* [RECORDS PROVIDED]:
============================================================
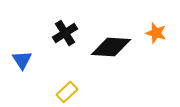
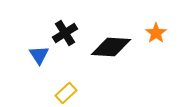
orange star: rotated 20 degrees clockwise
blue triangle: moved 17 px right, 5 px up
yellow rectangle: moved 1 px left, 1 px down
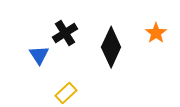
black diamond: rotated 69 degrees counterclockwise
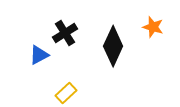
orange star: moved 3 px left, 6 px up; rotated 20 degrees counterclockwise
black diamond: moved 2 px right, 1 px up
blue triangle: rotated 35 degrees clockwise
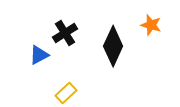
orange star: moved 2 px left, 2 px up
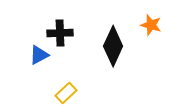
black cross: moved 5 px left; rotated 30 degrees clockwise
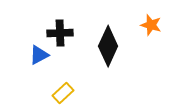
black diamond: moved 5 px left
yellow rectangle: moved 3 px left
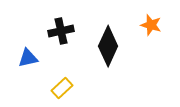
black cross: moved 1 px right, 2 px up; rotated 10 degrees counterclockwise
blue triangle: moved 11 px left, 3 px down; rotated 15 degrees clockwise
yellow rectangle: moved 1 px left, 5 px up
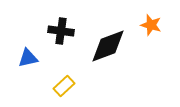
black cross: rotated 20 degrees clockwise
black diamond: rotated 45 degrees clockwise
yellow rectangle: moved 2 px right, 2 px up
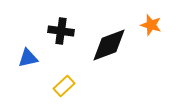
black diamond: moved 1 px right, 1 px up
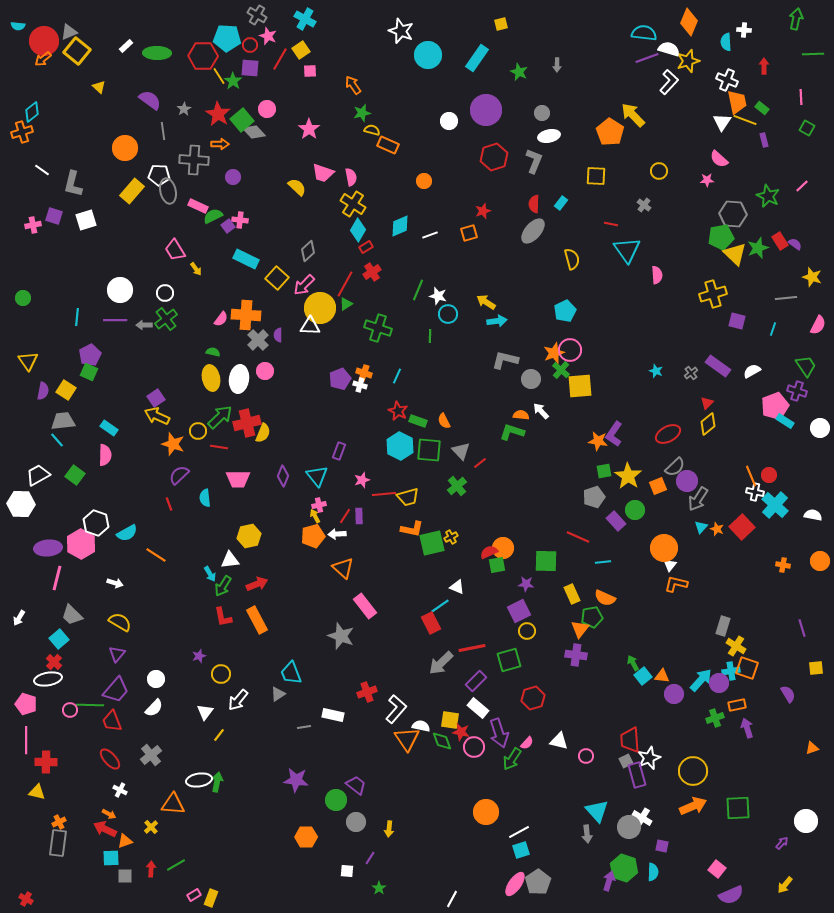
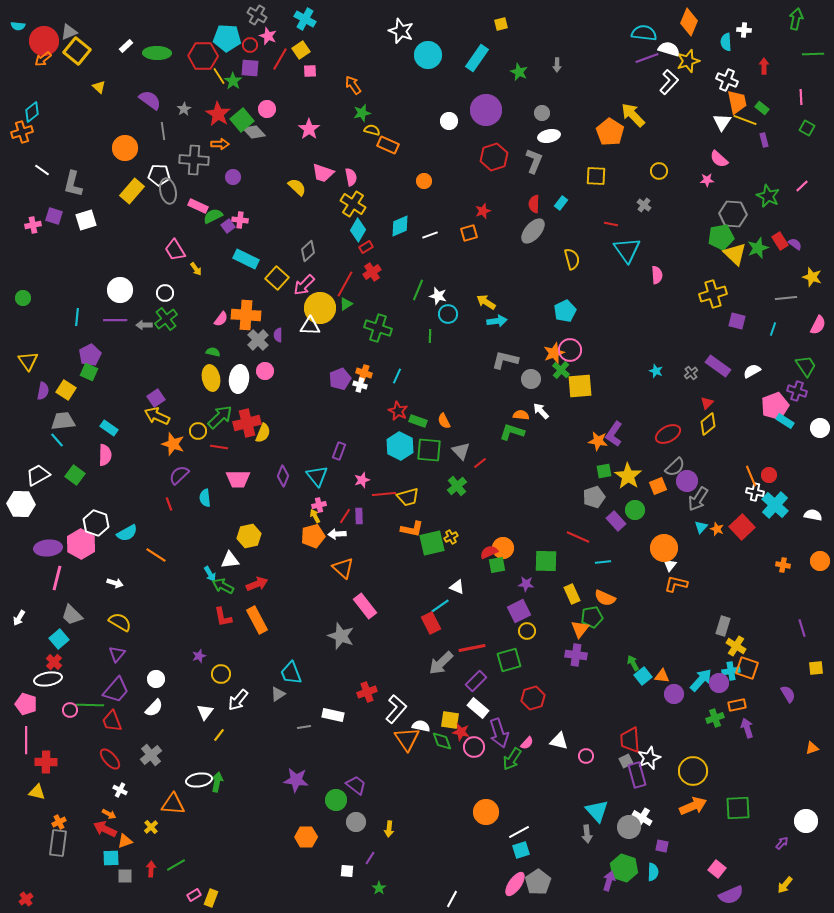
green arrow at (223, 586): rotated 85 degrees clockwise
red cross at (26, 899): rotated 24 degrees clockwise
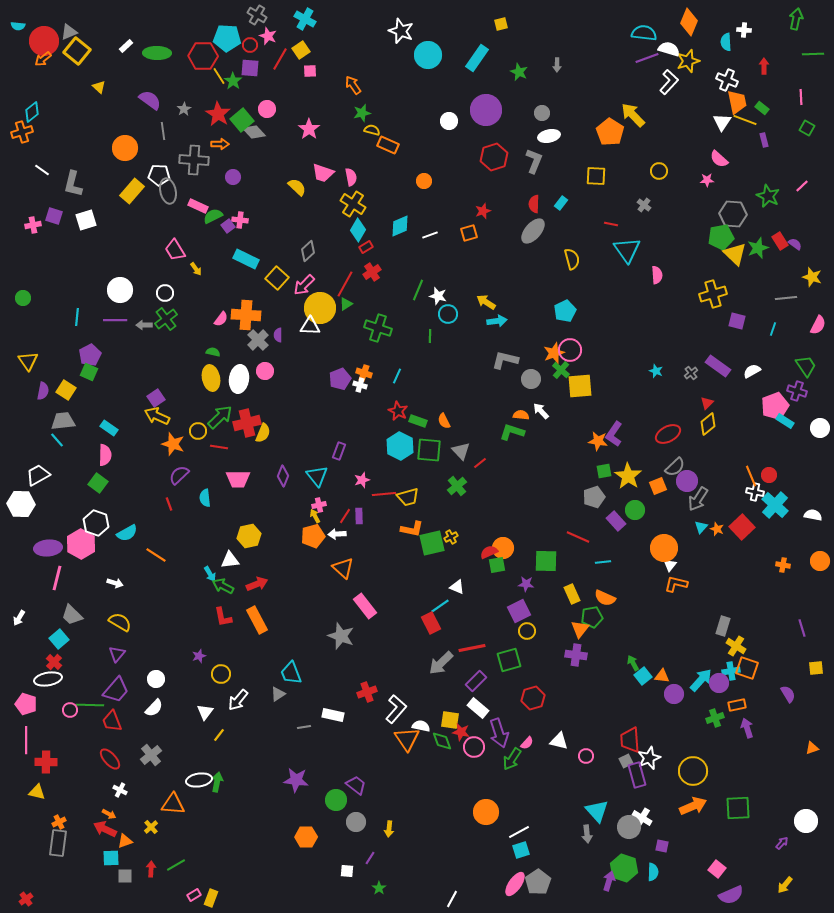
green square at (75, 475): moved 23 px right, 8 px down
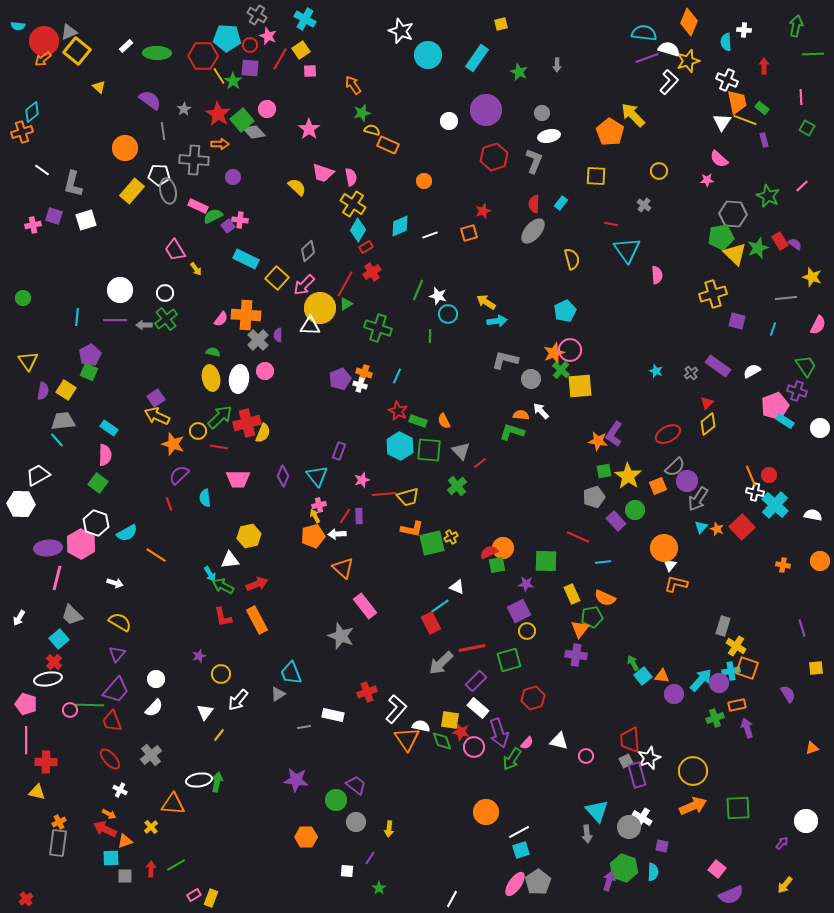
green arrow at (796, 19): moved 7 px down
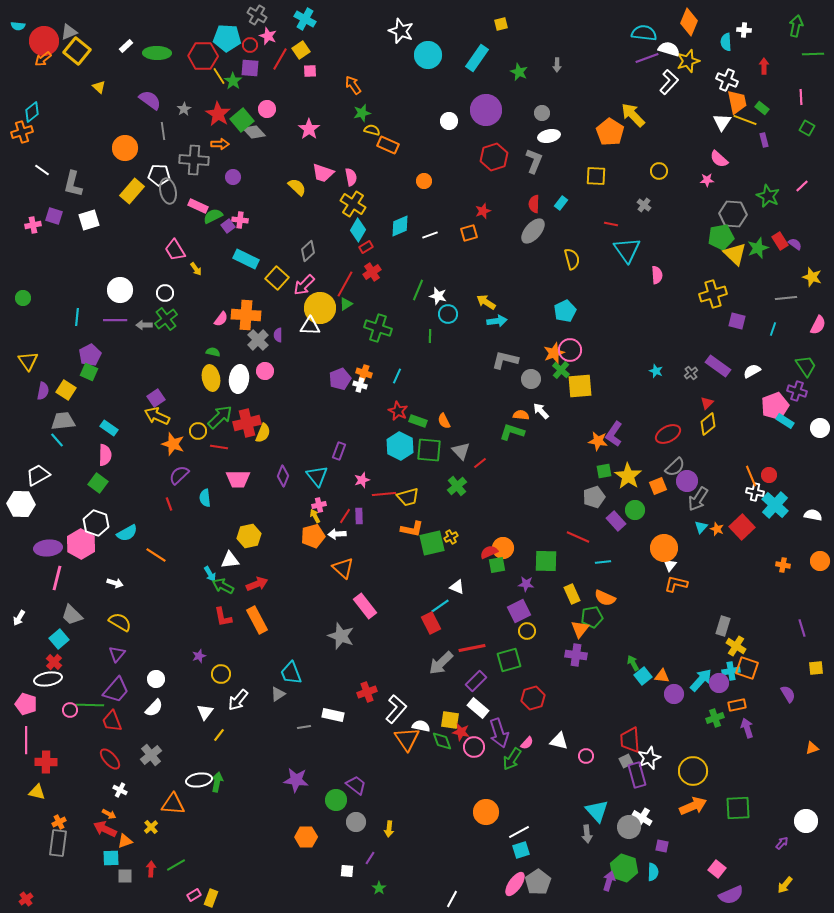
white square at (86, 220): moved 3 px right
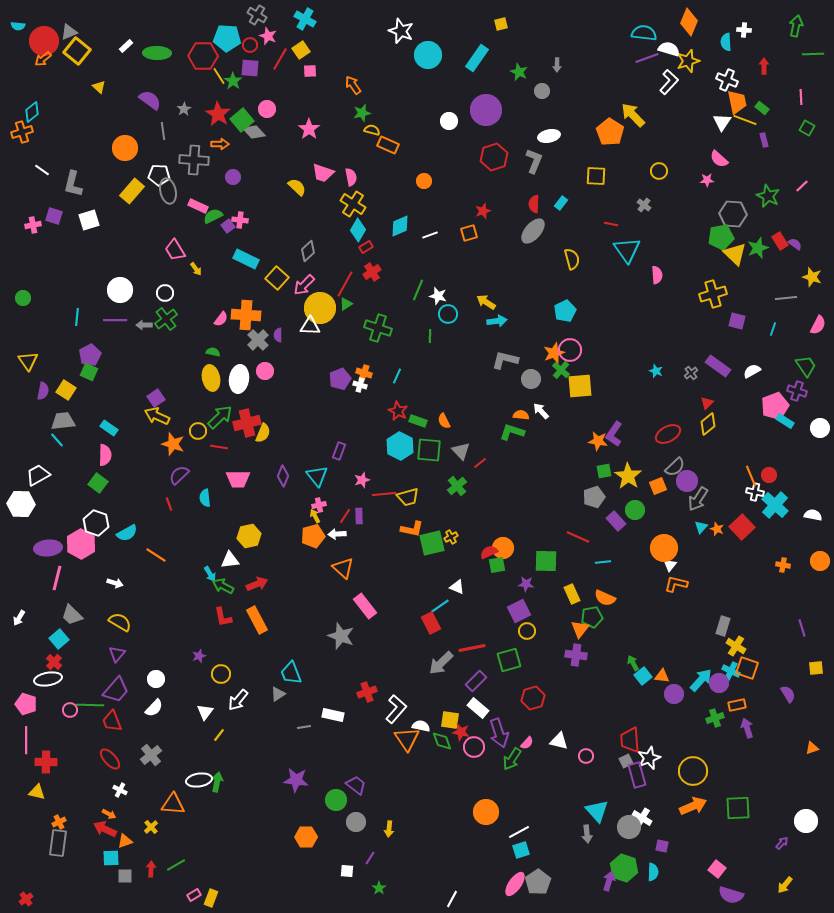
gray circle at (542, 113): moved 22 px up
cyan cross at (731, 671): rotated 36 degrees clockwise
purple semicircle at (731, 895): rotated 40 degrees clockwise
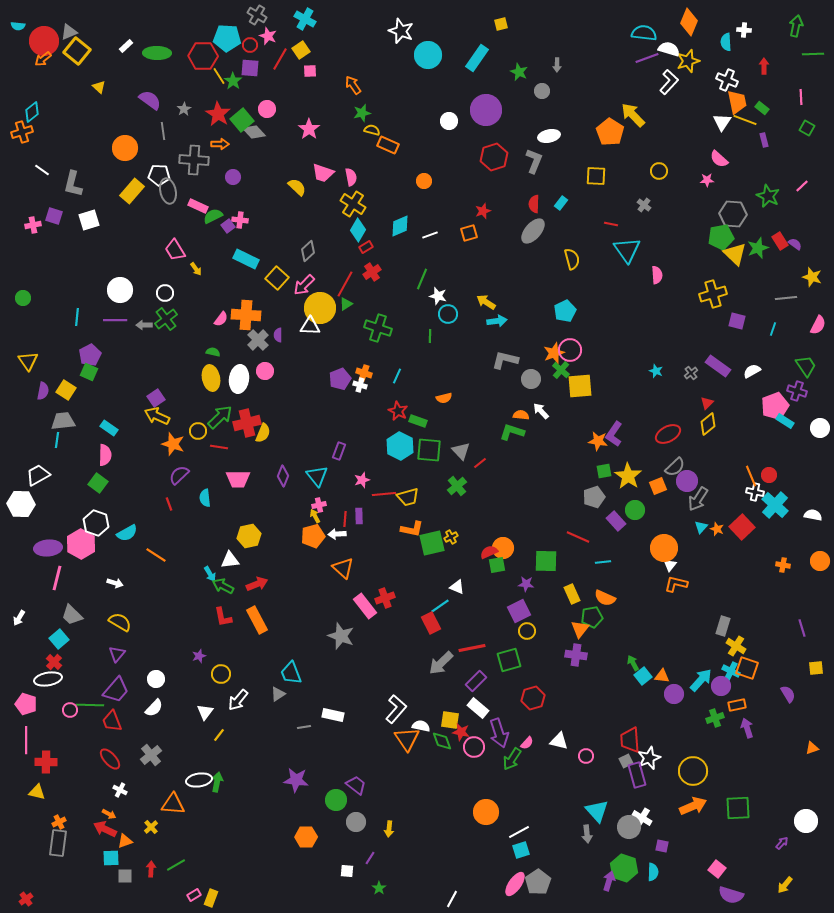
green line at (418, 290): moved 4 px right, 11 px up
orange semicircle at (444, 421): moved 23 px up; rotated 77 degrees counterclockwise
cyan line at (57, 440): rotated 49 degrees clockwise
red line at (345, 516): moved 3 px down; rotated 28 degrees counterclockwise
purple circle at (719, 683): moved 2 px right, 3 px down
red cross at (367, 692): moved 18 px right, 94 px up
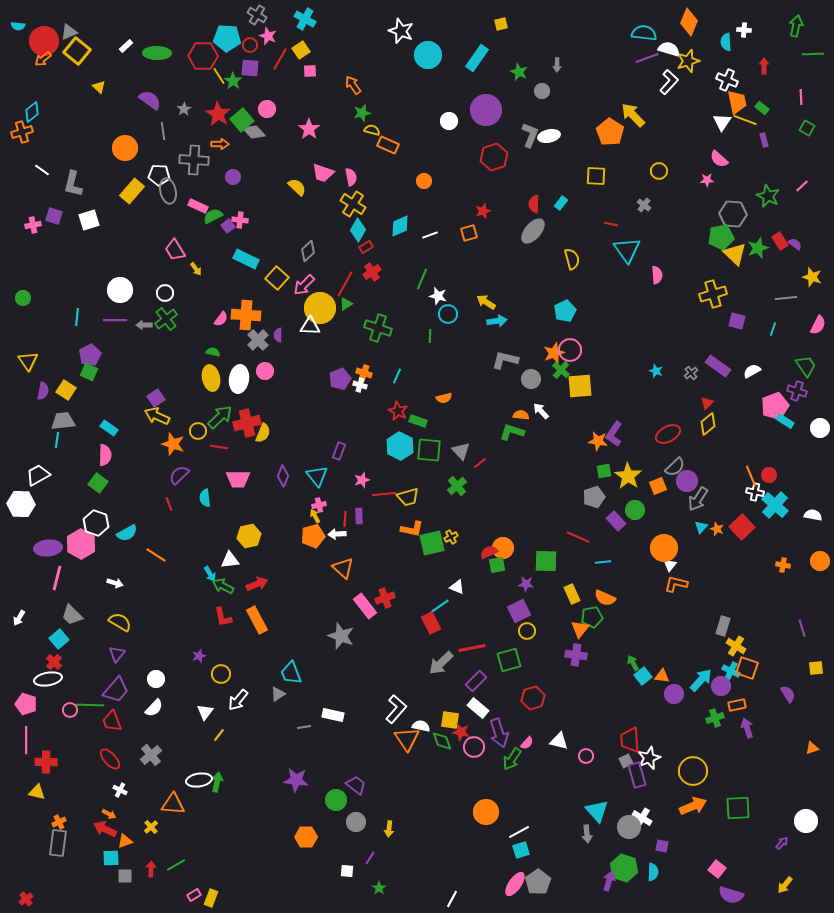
gray L-shape at (534, 161): moved 4 px left, 26 px up
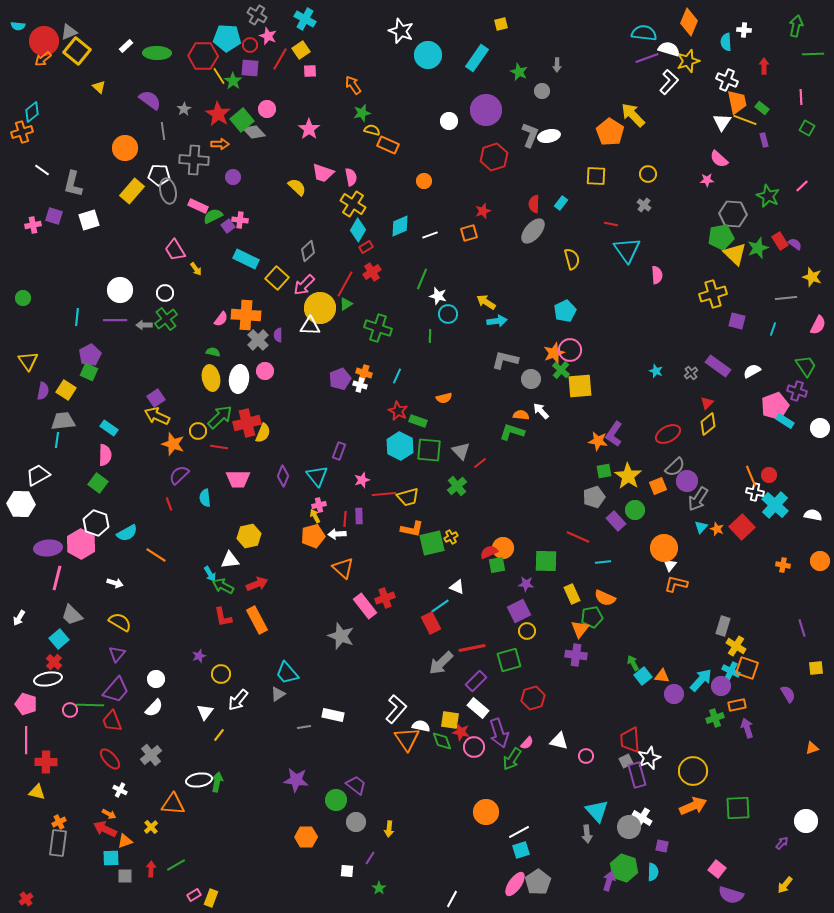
yellow circle at (659, 171): moved 11 px left, 3 px down
cyan trapezoid at (291, 673): moved 4 px left; rotated 20 degrees counterclockwise
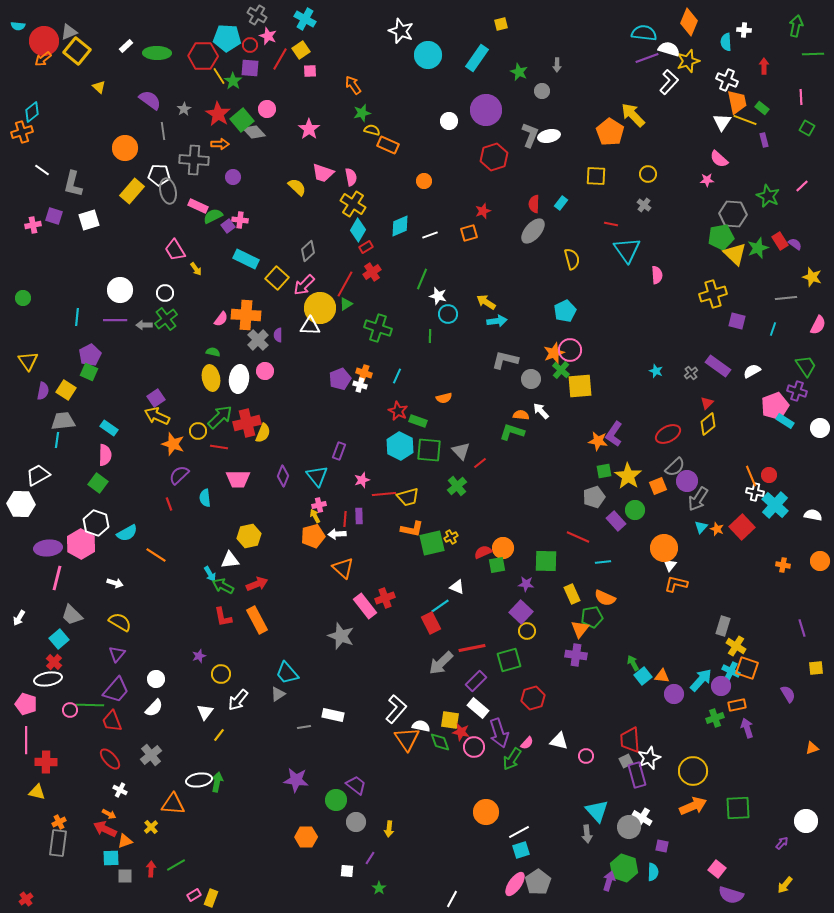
red semicircle at (489, 552): moved 6 px left
purple square at (519, 611): moved 2 px right, 1 px down; rotated 20 degrees counterclockwise
green diamond at (442, 741): moved 2 px left, 1 px down
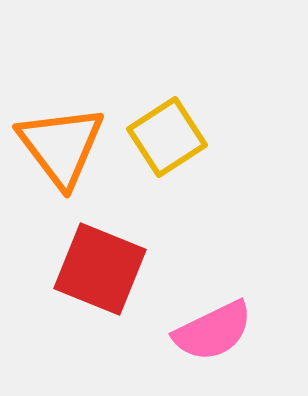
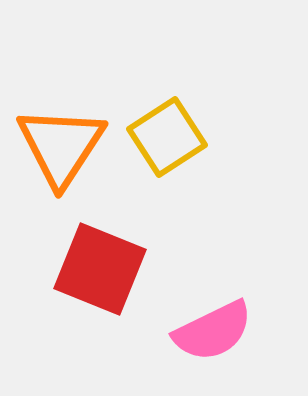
orange triangle: rotated 10 degrees clockwise
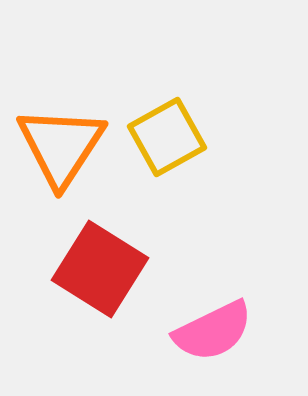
yellow square: rotated 4 degrees clockwise
red square: rotated 10 degrees clockwise
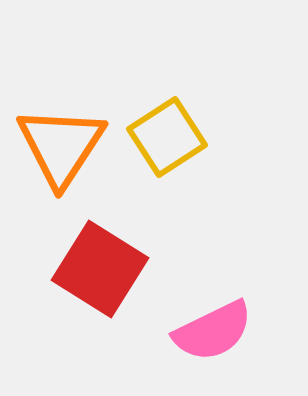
yellow square: rotated 4 degrees counterclockwise
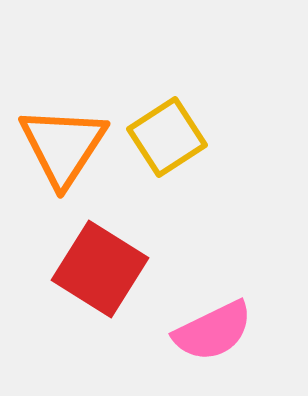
orange triangle: moved 2 px right
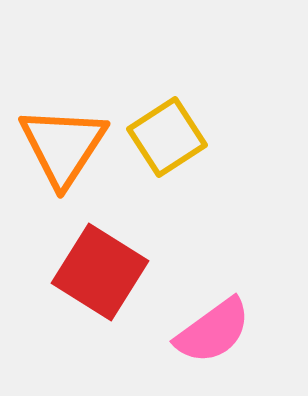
red square: moved 3 px down
pink semicircle: rotated 10 degrees counterclockwise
============================================================
* [AIM]: Copy every line of the listing above word for word, omitting the lines that stand for pictures.

* [SOLUTION TO THE EXERCISE]:
orange star: rotated 20 degrees clockwise
blue triangle: moved 17 px right, 5 px up
yellow rectangle: moved 1 px left, 1 px down
black diamond: rotated 69 degrees counterclockwise
orange star: moved 3 px left, 6 px up; rotated 20 degrees counterclockwise
black diamond: moved 2 px right, 1 px up
blue triangle: rotated 35 degrees clockwise
orange star: moved 2 px left, 2 px up
black cross: moved 5 px left; rotated 30 degrees clockwise
black diamond: moved 5 px left
yellow rectangle: moved 3 px left
black cross: moved 1 px right, 2 px up; rotated 10 degrees counterclockwise
blue triangle: moved 11 px left, 3 px down; rotated 15 degrees clockwise
yellow rectangle: moved 1 px left, 5 px up
black cross: rotated 20 degrees clockwise
black diamond: rotated 45 degrees clockwise
yellow rectangle: moved 2 px right, 2 px up
black diamond: moved 1 px right, 1 px up
green arrow at (223, 586): rotated 85 degrees clockwise
red cross at (26, 899): rotated 24 degrees clockwise
green square at (75, 475): moved 23 px right, 8 px down
green arrow at (796, 19): moved 7 px down
white square at (86, 220): moved 3 px right
gray circle at (542, 113): moved 22 px up
cyan cross at (731, 671): rotated 36 degrees clockwise
purple semicircle at (731, 895): rotated 40 degrees clockwise
green line at (418, 290): moved 4 px right, 11 px up
orange semicircle at (444, 421): moved 23 px up; rotated 77 degrees counterclockwise
cyan line at (57, 440): rotated 49 degrees clockwise
red line at (345, 516): moved 3 px down; rotated 28 degrees counterclockwise
purple circle at (719, 683): moved 2 px right, 3 px down
red cross at (367, 692): moved 18 px right, 94 px up
gray L-shape at (534, 161): moved 4 px left, 26 px up
yellow circle at (659, 171): moved 11 px left, 3 px down
cyan trapezoid at (291, 673): moved 4 px left; rotated 20 degrees counterclockwise
red semicircle at (489, 552): moved 6 px left
purple square at (519, 611): moved 2 px right, 1 px down; rotated 20 degrees counterclockwise
green diamond at (442, 741): moved 2 px left, 1 px down
orange triangle: rotated 10 degrees clockwise
yellow square: rotated 4 degrees clockwise
red square: rotated 10 degrees clockwise
yellow square: rotated 4 degrees counterclockwise
orange triangle: moved 2 px right
red square: moved 3 px down
pink semicircle: rotated 10 degrees counterclockwise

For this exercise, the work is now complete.